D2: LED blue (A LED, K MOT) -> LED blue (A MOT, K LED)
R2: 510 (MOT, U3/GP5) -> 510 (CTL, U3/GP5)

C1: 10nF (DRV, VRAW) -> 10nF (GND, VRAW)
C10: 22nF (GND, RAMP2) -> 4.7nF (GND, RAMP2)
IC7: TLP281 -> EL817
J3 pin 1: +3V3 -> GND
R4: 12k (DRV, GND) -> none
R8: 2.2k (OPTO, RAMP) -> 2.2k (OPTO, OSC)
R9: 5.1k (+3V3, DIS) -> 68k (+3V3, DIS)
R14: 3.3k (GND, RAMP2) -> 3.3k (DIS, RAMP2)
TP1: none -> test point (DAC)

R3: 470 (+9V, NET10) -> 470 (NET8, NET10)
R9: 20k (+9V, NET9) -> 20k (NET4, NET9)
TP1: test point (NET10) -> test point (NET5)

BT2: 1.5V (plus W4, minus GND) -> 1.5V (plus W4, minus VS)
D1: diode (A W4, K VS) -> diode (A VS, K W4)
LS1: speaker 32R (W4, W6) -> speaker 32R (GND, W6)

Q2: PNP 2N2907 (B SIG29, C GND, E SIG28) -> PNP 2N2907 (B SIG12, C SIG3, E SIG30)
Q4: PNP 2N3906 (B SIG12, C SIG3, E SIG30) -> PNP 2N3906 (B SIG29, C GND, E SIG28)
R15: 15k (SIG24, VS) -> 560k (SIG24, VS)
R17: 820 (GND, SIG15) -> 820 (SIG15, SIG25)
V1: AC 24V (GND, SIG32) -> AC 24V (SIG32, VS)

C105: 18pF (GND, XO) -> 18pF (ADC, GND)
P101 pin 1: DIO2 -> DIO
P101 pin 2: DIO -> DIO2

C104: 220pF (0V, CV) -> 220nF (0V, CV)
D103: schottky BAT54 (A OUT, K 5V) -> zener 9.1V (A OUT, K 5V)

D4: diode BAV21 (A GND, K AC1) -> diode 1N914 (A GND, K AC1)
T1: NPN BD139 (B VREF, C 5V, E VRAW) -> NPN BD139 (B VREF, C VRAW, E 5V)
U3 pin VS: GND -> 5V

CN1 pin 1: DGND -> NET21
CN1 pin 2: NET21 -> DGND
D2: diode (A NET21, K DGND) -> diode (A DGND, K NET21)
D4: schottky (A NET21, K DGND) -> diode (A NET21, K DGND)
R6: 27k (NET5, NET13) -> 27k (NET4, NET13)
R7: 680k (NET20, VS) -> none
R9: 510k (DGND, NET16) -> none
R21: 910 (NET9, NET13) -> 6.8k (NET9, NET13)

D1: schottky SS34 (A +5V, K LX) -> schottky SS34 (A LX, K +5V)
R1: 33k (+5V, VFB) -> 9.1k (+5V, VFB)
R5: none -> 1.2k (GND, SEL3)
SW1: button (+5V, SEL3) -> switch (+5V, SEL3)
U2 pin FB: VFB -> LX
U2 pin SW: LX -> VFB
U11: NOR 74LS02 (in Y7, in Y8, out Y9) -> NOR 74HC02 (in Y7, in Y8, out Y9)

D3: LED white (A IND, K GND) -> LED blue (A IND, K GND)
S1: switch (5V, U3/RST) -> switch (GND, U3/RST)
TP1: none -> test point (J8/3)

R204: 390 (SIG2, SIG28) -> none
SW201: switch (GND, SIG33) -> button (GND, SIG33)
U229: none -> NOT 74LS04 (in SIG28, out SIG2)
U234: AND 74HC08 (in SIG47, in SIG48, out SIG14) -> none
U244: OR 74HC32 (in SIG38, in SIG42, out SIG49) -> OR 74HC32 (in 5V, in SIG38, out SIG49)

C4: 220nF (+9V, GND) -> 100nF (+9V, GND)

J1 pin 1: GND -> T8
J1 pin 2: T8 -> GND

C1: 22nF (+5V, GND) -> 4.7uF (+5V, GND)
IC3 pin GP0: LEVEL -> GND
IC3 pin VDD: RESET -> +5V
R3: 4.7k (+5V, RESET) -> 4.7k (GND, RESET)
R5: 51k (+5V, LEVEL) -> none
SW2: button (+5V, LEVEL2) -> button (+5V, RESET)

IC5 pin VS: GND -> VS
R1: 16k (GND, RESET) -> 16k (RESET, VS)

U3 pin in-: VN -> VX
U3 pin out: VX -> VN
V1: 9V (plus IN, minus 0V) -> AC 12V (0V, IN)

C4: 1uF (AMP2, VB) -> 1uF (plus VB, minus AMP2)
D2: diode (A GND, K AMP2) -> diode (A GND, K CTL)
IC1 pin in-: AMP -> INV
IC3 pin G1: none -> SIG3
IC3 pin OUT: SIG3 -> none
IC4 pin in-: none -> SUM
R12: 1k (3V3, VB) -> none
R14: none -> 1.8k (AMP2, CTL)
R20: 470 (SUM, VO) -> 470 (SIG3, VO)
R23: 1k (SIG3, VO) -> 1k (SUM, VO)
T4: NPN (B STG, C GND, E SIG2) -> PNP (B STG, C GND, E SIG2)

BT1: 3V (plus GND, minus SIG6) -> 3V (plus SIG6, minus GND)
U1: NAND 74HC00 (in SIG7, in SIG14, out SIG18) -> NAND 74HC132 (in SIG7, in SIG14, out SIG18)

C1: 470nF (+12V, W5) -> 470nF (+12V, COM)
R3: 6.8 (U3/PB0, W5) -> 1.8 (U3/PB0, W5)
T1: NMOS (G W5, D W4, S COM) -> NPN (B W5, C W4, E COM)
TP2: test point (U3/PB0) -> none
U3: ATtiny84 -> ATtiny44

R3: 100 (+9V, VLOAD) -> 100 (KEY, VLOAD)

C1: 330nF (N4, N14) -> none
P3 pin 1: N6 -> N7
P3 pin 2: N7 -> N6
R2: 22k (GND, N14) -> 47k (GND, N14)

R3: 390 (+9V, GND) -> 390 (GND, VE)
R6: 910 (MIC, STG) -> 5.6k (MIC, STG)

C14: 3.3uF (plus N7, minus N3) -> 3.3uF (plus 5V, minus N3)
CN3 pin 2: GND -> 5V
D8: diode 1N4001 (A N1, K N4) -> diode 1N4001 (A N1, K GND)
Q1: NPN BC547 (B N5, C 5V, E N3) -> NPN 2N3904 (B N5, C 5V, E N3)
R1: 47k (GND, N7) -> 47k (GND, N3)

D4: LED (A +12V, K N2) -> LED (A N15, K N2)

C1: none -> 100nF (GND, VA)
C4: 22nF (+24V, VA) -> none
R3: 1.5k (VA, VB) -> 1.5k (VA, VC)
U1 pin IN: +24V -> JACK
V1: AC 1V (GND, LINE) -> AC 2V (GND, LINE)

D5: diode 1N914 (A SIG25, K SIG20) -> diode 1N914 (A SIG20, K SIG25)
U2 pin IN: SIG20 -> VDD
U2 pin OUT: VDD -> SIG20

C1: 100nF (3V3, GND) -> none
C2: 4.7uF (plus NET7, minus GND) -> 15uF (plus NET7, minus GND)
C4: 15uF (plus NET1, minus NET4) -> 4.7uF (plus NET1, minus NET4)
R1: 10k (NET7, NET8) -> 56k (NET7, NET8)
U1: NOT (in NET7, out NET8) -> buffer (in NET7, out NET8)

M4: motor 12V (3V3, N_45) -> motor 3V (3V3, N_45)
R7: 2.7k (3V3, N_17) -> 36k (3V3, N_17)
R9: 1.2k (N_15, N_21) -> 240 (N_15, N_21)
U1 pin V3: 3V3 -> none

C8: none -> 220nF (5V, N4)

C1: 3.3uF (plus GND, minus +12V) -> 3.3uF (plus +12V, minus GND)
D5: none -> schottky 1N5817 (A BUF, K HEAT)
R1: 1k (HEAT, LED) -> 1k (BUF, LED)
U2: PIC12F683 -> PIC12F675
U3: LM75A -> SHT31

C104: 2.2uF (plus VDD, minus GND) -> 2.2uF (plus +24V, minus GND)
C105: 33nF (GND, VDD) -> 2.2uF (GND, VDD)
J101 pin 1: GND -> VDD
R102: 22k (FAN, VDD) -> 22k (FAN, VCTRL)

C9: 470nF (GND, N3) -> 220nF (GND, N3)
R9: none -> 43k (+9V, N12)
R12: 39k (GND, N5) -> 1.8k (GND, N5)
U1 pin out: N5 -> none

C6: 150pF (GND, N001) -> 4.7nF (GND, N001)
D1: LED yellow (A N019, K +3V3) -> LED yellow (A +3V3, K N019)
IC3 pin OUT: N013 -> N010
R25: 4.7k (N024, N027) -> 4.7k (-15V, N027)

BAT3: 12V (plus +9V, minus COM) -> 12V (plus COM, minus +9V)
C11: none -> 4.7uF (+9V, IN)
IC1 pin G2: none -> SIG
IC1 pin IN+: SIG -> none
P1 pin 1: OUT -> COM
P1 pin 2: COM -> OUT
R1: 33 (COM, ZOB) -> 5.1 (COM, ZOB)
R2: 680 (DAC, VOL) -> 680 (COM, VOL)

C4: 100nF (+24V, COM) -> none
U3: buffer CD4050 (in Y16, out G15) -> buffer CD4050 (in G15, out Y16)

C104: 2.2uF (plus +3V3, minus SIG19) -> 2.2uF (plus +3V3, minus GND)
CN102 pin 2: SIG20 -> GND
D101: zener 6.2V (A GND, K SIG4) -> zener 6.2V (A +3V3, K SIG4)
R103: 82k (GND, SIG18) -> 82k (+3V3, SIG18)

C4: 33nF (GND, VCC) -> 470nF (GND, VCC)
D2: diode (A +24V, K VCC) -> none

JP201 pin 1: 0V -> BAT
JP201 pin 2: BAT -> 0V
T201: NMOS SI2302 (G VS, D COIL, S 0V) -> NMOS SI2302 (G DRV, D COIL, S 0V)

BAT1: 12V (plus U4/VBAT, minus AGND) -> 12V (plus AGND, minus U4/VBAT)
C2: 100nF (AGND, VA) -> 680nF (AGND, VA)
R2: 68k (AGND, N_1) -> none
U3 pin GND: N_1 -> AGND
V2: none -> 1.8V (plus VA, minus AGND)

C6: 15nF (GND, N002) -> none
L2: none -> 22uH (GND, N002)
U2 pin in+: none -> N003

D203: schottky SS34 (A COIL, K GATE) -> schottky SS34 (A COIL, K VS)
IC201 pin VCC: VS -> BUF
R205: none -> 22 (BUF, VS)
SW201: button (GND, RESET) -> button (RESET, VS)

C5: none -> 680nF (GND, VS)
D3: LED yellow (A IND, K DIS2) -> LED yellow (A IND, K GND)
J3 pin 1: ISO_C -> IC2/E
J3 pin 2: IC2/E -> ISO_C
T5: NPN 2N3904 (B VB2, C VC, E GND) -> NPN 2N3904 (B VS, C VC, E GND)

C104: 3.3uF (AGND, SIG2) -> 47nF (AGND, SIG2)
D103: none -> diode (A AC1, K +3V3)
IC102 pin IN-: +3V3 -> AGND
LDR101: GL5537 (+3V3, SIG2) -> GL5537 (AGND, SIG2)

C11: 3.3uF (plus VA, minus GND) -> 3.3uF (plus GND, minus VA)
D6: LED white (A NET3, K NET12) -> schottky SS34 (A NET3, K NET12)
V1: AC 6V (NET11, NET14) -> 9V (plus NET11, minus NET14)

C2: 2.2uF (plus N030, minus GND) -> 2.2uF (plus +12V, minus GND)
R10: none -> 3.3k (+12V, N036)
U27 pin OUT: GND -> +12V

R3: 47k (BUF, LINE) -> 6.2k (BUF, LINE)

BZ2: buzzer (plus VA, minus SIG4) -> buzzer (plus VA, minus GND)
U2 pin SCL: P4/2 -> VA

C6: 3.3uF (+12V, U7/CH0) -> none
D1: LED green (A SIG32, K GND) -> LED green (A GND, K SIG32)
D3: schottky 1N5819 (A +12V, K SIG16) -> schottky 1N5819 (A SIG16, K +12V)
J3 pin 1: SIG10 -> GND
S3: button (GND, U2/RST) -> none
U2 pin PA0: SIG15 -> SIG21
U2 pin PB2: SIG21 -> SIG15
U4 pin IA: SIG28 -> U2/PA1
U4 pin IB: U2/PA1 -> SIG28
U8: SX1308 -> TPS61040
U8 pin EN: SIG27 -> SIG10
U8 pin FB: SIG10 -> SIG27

+---+

» Your goal
Repeat the material word for word from its opening line up to and including the line containing "CN1 pin 2: NET21 -> DGND".

» Result of the task
D2: LED blue (A LED, K MOT) -> LED blue (A MOT, K LED)
R2: 510 (MOT, U3/GP5) -> 510 (CTL, U3/GP5)

C1: 10nF (DRV, VRAW) -> 10nF (GND, VRAW)
C10: 22nF (GND, RAMP2) -> 4.7nF (GND, RAMP2)
IC7: TLP281 -> EL817
J3 pin 1: +3V3 -> GND
R4: 12k (DRV, GND) -> none
R8: 2.2k (OPTO, RAMP) -> 2.2k (OPTO, OSC)
R9: 5.1k (+3V3, DIS) -> 68k (+3V3, DIS)
R14: 3.3k (GND, RAMP2) -> 3.3k (DIS, RAMP2)
TP1: none -> test point (DAC)

R3: 470 (+9V, NET10) -> 470 (NET8, NET10)
R9: 20k (+9V, NET9) -> 20k (NET4, NET9)
TP1: test point (NET10) -> test point (NET5)

BT2: 1.5V (plus W4, minus GND) -> 1.5V (plus W4, minus VS)
D1: diode (A W4, K VS) -> diode (A VS, K W4)
LS1: speaker 32R (W4, W6) -> speaker 32R (GND, W6)

Q2: PNP 2N2907 (B SIG29, C GND, E SIG28) -> PNP 2N2907 (B SIG12, C SIG3, E SIG30)
Q4: PNP 2N3906 (B SIG12, C SIG3, E SIG30) -> PNP 2N3906 (B SIG29, C GND, E SIG28)
R15: 15k (SIG24, VS) -> 560k (SIG24, VS)
R17: 820 (GND, SIG15) -> 820 (SIG15, SIG25)
V1: AC 24V (GND, SIG32) -> AC 24V (SIG32, VS)

C105: 18pF (GND, XO) -> 18pF (ADC, GND)
P101 pin 1: DIO2 -> DIO
P101 pin 2: DIO -> DIO2

C104: 220pF (0V, CV) -> 220nF (0V, CV)
D103: schottky BAT54 (A OUT, K 5V) -> zener 9.1V (A OUT, K 5V)

D4: diode BAV21 (A GND, K AC1) -> diode 1N914 (A GND, K AC1)
T1: NPN BD139 (B VREF, C 5V, E VRAW) -> NPN BD139 (B VREF, C VRAW, E 5V)
U3 pin VS: GND -> 5V

CN1 pin 1: DGND -> NET21
CN1 pin 2: NET21 -> DGND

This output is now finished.